YOUR OBJECTIVE: Look through the material beneath and copy each line with the word "vase".

RECORDED INFORMATION:
^^^^^^^^^^^^^^^^
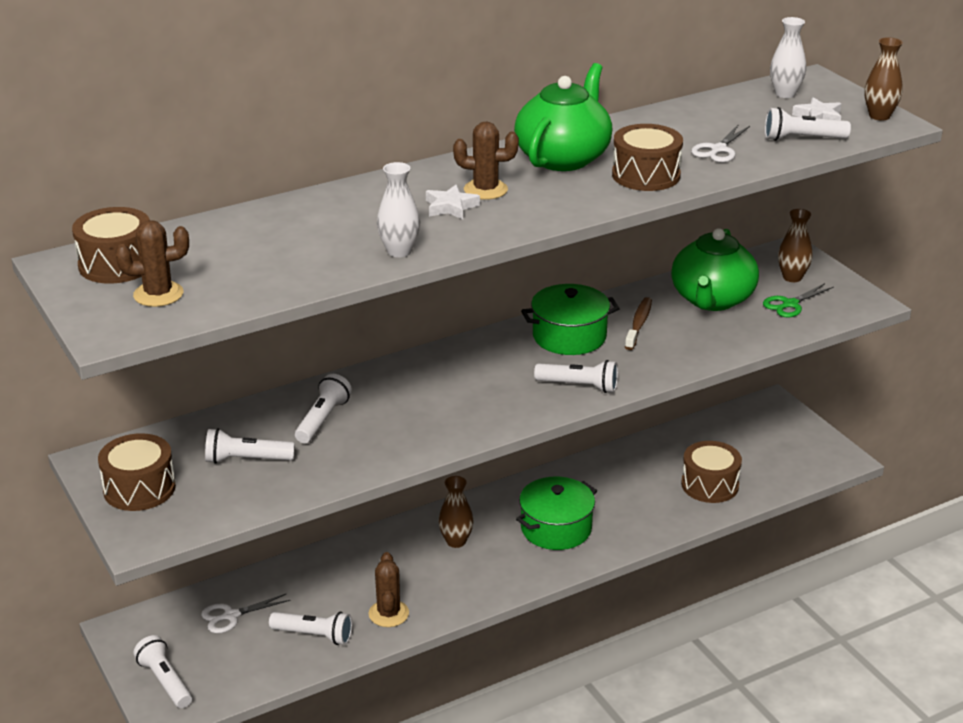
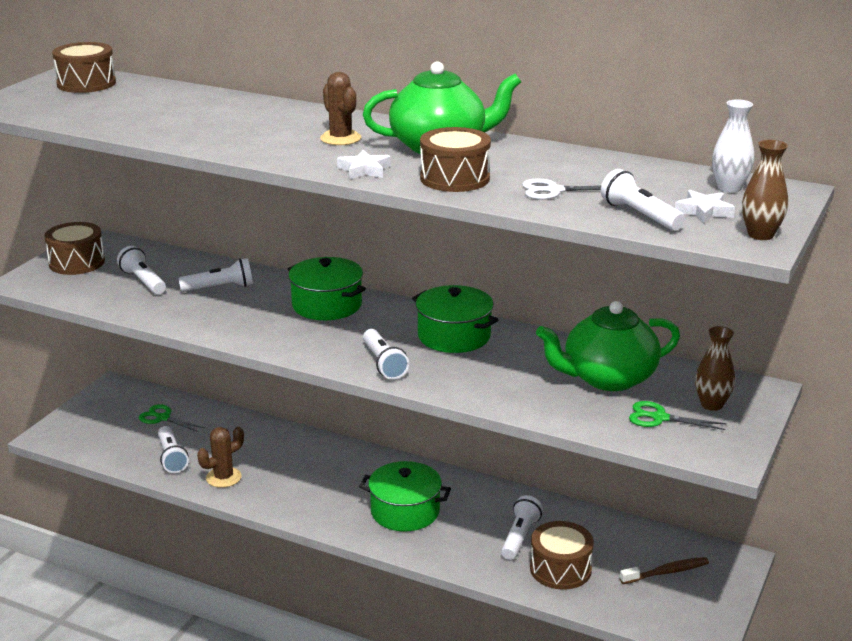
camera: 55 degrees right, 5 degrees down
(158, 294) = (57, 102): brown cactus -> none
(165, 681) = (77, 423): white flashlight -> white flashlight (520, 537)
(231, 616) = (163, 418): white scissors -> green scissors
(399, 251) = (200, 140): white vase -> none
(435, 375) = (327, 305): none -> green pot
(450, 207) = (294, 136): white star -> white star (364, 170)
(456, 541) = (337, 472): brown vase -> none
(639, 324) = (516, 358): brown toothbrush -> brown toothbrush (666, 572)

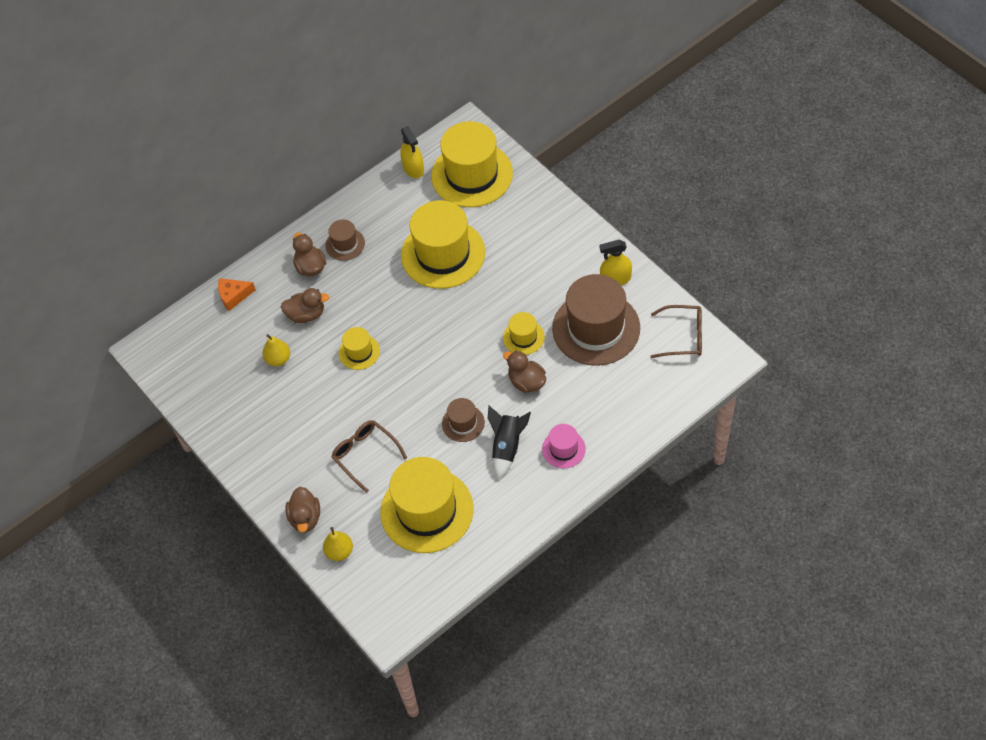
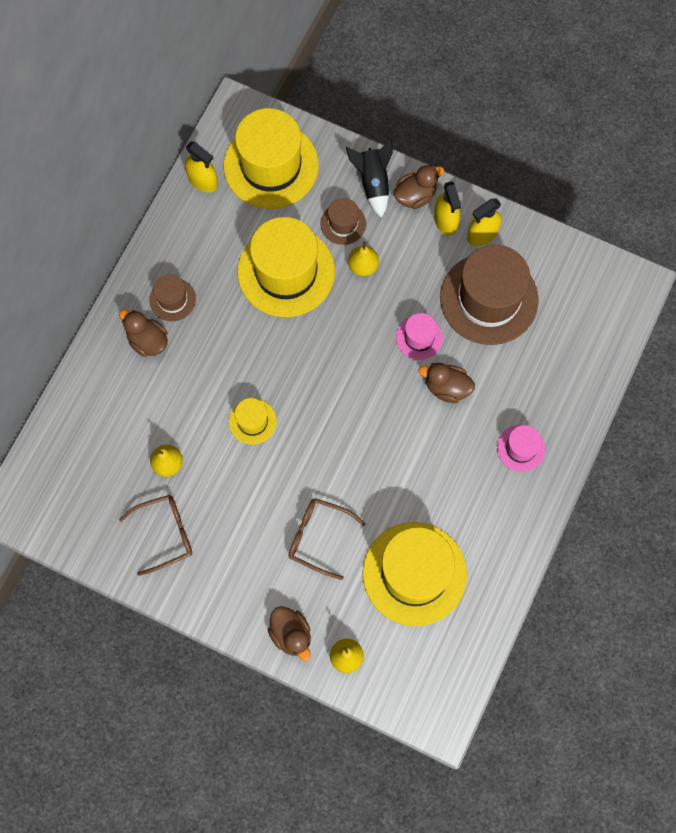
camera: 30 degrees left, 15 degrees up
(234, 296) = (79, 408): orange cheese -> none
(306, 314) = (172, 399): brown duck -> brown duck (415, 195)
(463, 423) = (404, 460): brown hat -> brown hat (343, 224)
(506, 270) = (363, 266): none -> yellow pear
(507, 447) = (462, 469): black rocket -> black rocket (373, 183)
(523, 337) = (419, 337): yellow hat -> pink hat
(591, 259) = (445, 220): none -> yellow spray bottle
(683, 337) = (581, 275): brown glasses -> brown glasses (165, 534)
^^^^^^^^^^^^^^^^
EXERCISE RESULT:
(399, 251) = (200, 140): white vase -> none
(456, 541) = (337, 472): brown vase -> none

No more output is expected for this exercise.